§ What to work on: Set down each record that follows exactly. Drop the images.

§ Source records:
%%

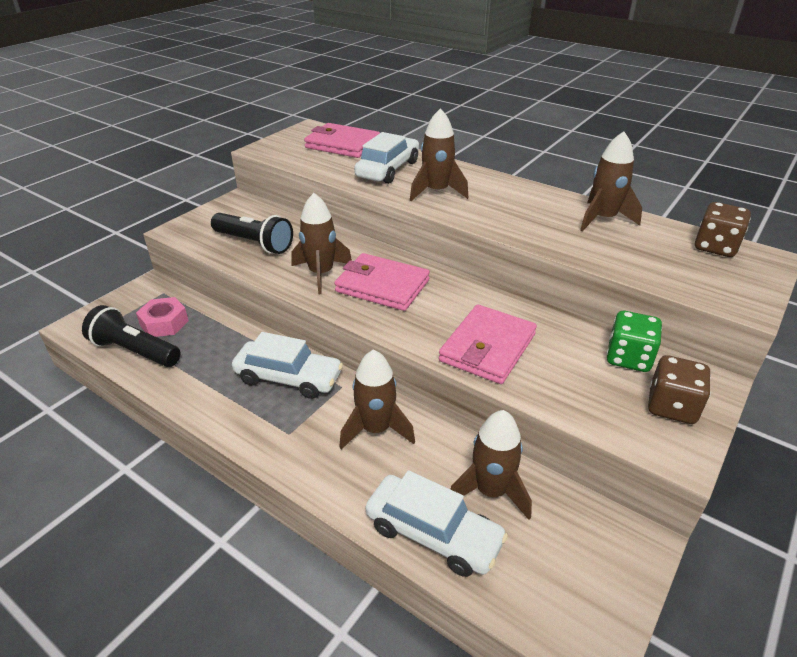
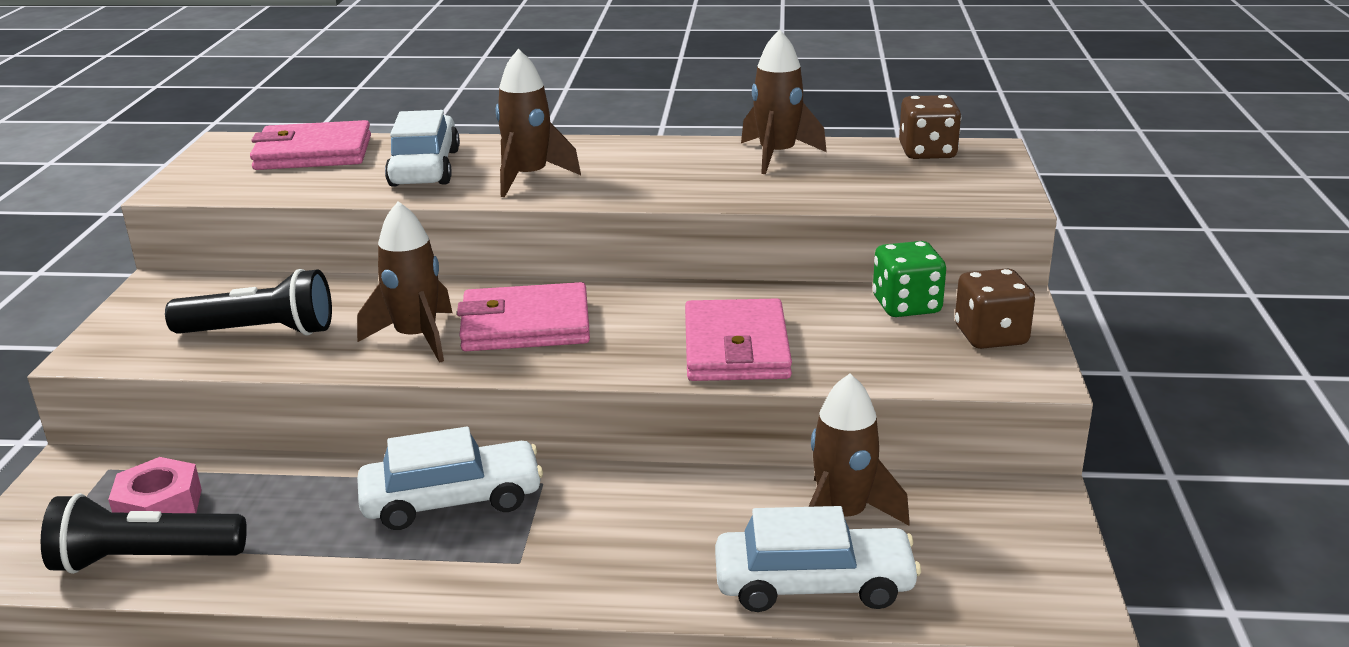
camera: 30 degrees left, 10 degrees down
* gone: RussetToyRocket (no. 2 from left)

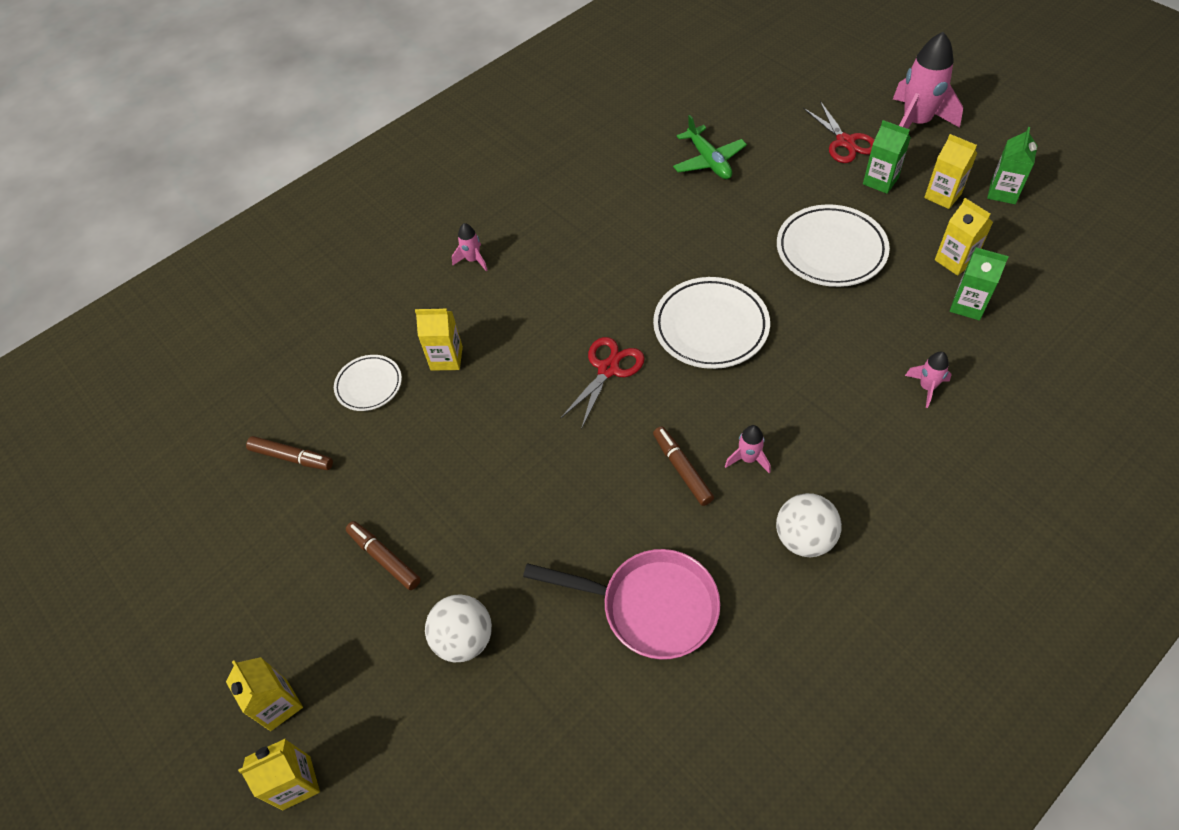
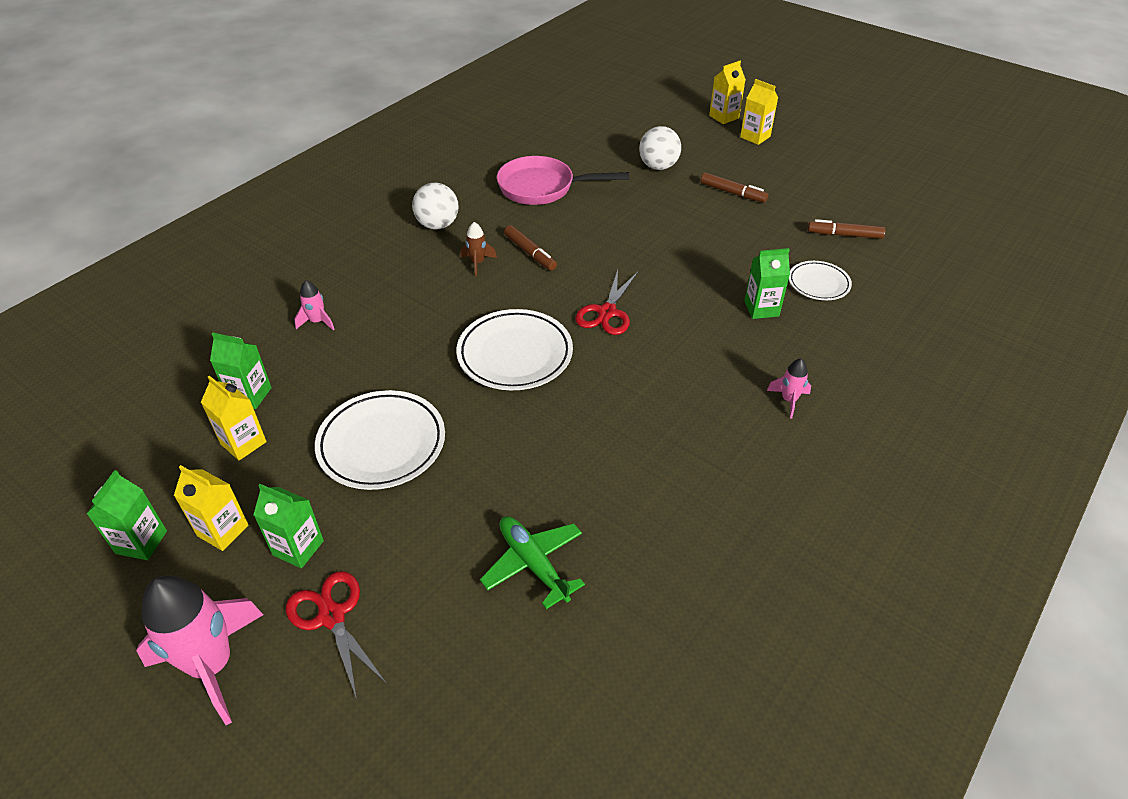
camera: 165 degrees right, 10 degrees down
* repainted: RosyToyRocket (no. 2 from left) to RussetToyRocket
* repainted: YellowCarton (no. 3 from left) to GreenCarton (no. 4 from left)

%%

§ Exercise response:
camera: 30 degrees left, 10 degrees down
* gone: RussetToyRocket (no. 2 from left)

camera: 165 degrees right, 10 degrees down
* repainted: RosyToyRocket (no. 2 from left) to RussetToyRocket
* repainted: YellowCarton (no. 3 from left) to GreenCarton (no. 4 from left)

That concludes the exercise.